- _Records supplied_
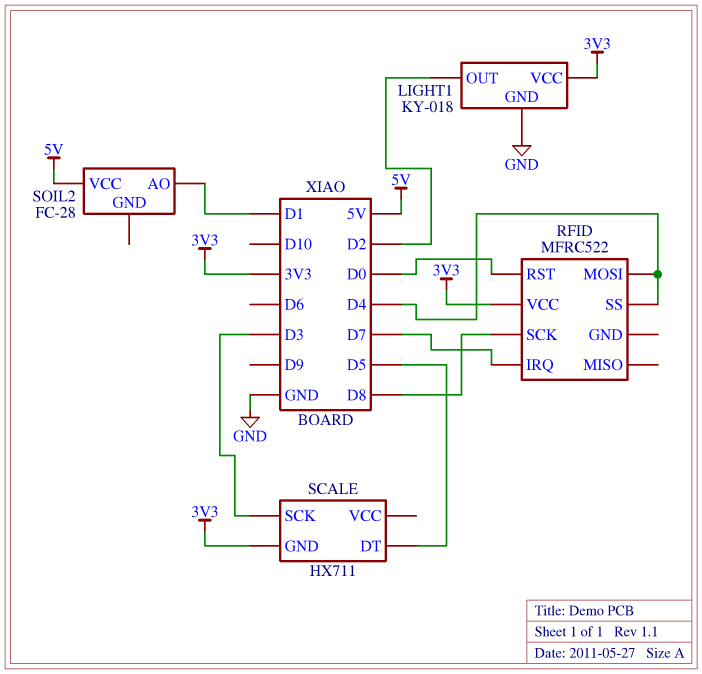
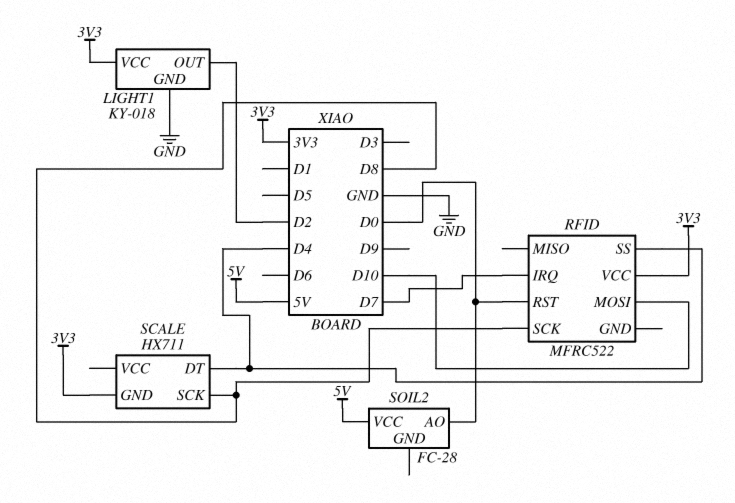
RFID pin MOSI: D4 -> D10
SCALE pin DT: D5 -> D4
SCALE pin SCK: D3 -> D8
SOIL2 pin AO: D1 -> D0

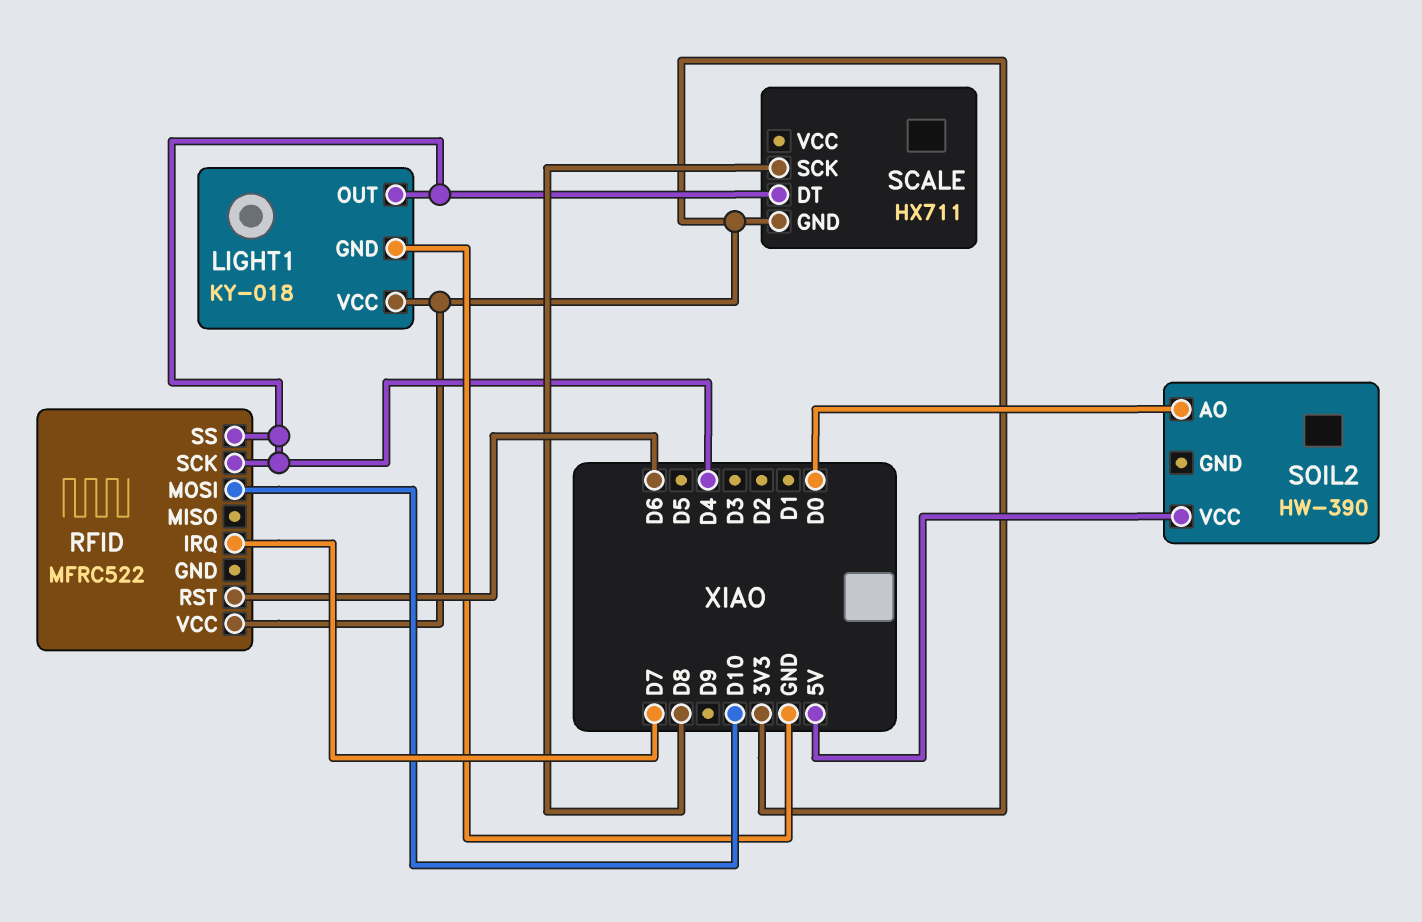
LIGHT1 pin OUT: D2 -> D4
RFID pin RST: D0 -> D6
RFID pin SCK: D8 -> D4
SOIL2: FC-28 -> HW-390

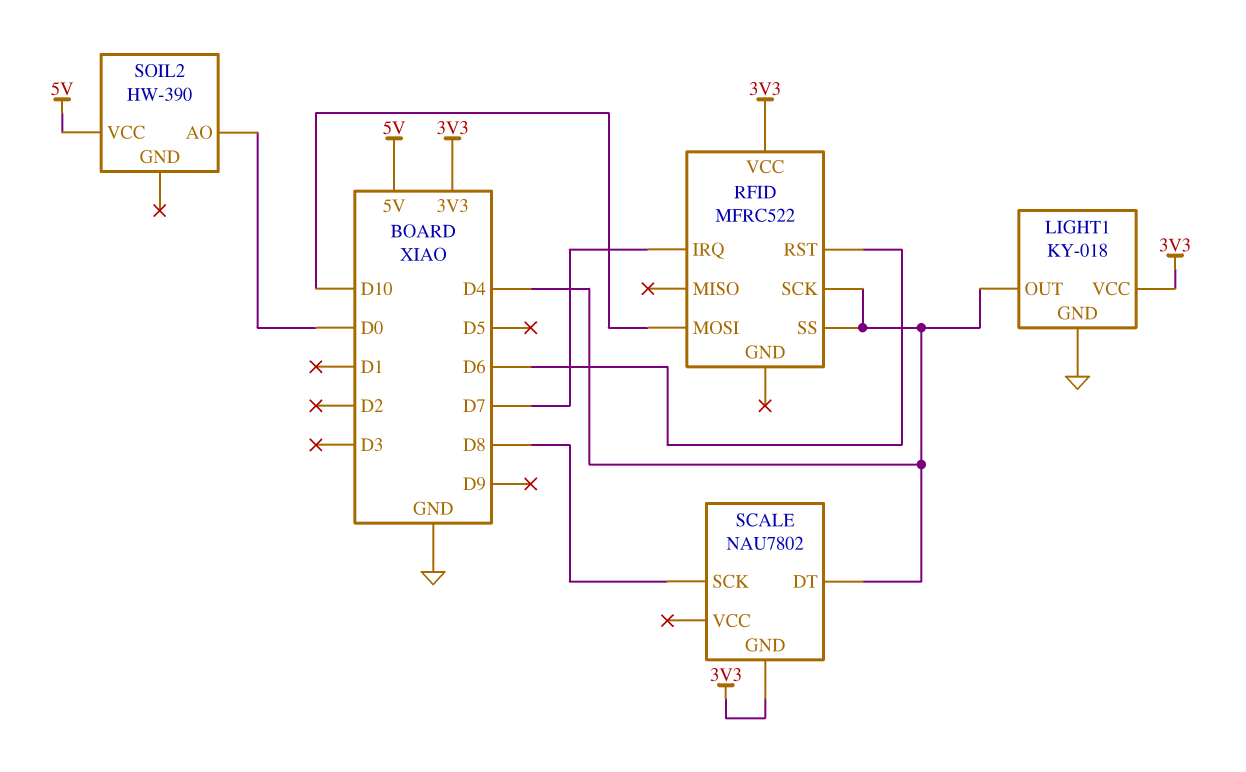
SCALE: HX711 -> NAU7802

- _Aim of the task_
Word for word, restate all of the material above except its pictures.

- _Answer to this exercise_
RFID pin MOSI: D4 -> D10
SCALE pin DT: D5 -> D4
SCALE pin SCK: D3 -> D8
SOIL2 pin AO: D1 -> D0

LIGHT1 pin OUT: D2 -> D4
RFID pin RST: D0 -> D6
RFID pin SCK: D8 -> D4
SOIL2: FC-28 -> HW-390

SCALE: HX711 -> NAU7802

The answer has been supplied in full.